About this exercise
What lines below contain the word "lime"? Please pull each one out.

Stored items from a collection
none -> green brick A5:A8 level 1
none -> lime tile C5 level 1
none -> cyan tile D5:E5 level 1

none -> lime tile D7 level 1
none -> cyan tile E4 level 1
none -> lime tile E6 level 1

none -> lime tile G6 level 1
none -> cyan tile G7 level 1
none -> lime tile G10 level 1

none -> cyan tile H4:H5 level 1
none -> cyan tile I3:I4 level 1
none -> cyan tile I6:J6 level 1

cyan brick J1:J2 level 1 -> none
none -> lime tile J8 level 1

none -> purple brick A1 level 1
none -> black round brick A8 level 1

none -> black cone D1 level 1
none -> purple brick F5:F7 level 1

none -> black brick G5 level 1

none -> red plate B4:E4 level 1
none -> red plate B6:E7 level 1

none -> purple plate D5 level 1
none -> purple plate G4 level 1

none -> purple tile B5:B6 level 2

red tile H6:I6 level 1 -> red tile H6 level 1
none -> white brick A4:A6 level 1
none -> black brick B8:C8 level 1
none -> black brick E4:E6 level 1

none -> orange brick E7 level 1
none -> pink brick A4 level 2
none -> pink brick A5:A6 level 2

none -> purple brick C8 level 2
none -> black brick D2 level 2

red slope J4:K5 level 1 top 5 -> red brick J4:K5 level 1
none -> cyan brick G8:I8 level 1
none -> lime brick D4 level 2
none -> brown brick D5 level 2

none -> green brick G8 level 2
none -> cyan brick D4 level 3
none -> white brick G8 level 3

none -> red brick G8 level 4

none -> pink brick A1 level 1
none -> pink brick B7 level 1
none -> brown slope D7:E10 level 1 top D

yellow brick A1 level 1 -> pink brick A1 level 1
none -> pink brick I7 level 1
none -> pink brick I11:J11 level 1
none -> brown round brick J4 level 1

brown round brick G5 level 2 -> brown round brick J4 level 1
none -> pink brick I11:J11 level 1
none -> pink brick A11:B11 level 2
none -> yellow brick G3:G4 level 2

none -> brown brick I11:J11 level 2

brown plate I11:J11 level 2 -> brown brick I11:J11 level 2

Answer for this exercise
none -> lime tile C5 level 1
none -> lime tile D7 level 1
none -> lime tile E6 level 1
none -> lime tile G6 level 1
none -> lime tile G10 level 1
none -> lime tile J8 level 1
none -> lime brick D4 level 2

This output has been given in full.